Data records -

+++

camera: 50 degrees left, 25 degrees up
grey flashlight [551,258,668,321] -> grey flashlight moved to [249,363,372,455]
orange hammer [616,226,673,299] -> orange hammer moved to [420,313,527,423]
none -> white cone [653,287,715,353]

+++

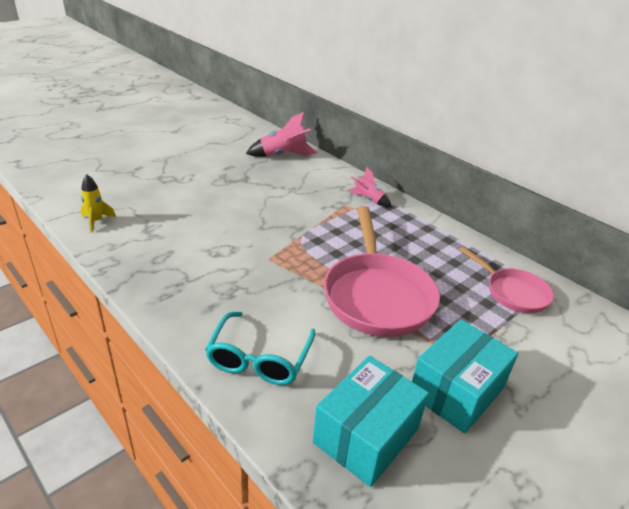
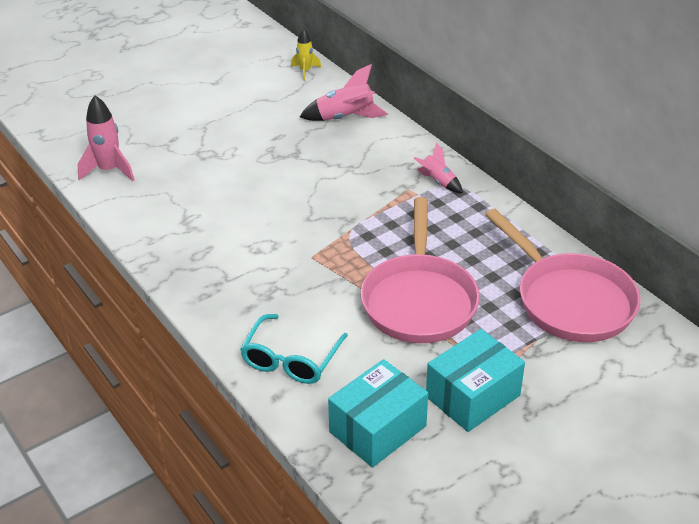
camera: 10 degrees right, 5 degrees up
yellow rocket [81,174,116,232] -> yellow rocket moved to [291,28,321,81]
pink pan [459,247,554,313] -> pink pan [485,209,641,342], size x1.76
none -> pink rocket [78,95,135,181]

+++

Assignment - Where the line holding "camera: 50 degrees left, 25 degrees up" appears in the listing above, start reproducing exactly, and end with the line holding "none -> white cone [653,287,715,353]".

Result for this task -
camera: 50 degrees left, 25 degrees up
grey flashlight [551,258,668,321] -> grey flashlight moved to [249,363,372,455]
orange hammer [616,226,673,299] -> orange hammer moved to [420,313,527,423]
none -> white cone [653,287,715,353]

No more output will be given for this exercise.